- _ACTIVITY_
The lines below that include "grey" are to be found and copied.

- _DATASET CONTENT_
_ _ _ _ _

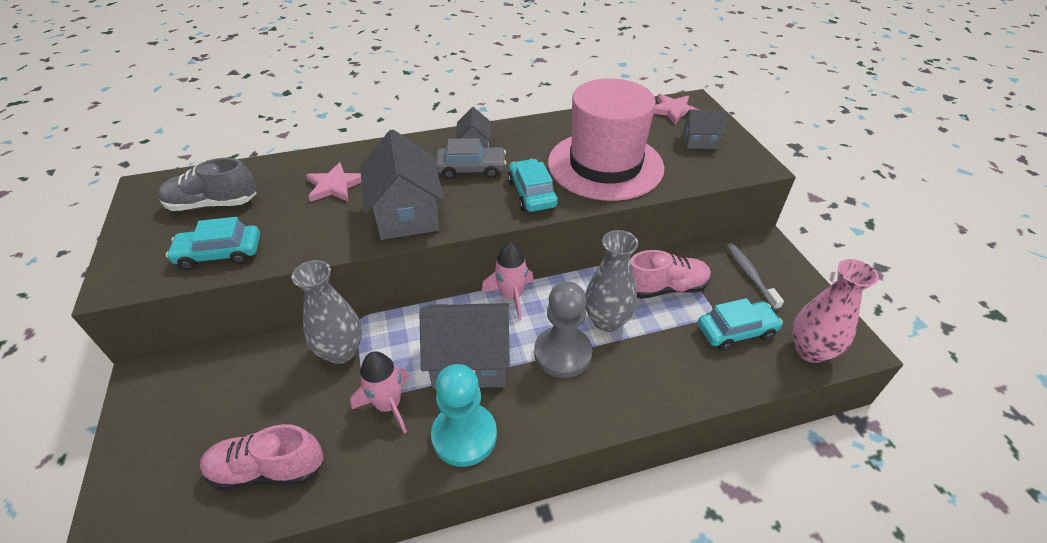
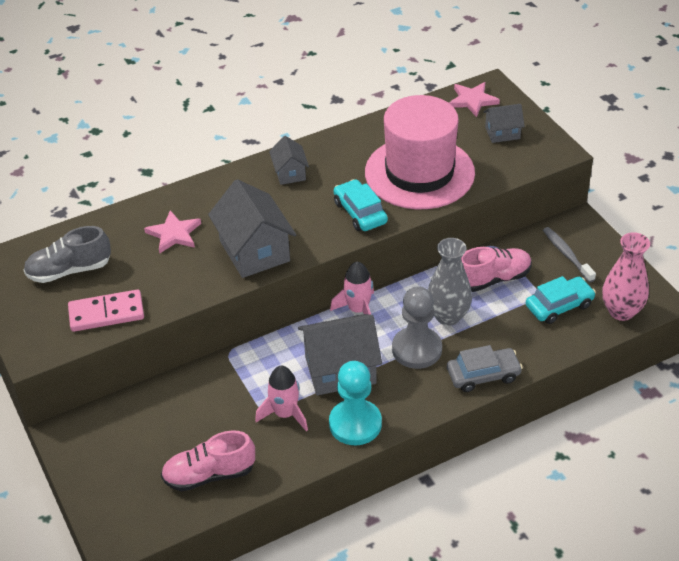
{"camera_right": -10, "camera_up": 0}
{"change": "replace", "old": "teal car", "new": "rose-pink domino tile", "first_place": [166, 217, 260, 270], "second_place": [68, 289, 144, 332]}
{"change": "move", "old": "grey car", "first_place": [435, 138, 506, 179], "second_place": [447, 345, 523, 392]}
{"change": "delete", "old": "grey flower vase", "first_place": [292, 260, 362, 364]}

_ _ _ _ _

- _RESULT BELOW_
{"change": "move", "old": "grey car", "first_place": [435, 138, 506, 179], "second_place": [447, 345, 523, 392]}
{"change": "delete", "old": "grey flower vase", "first_place": [292, 260, 362, 364]}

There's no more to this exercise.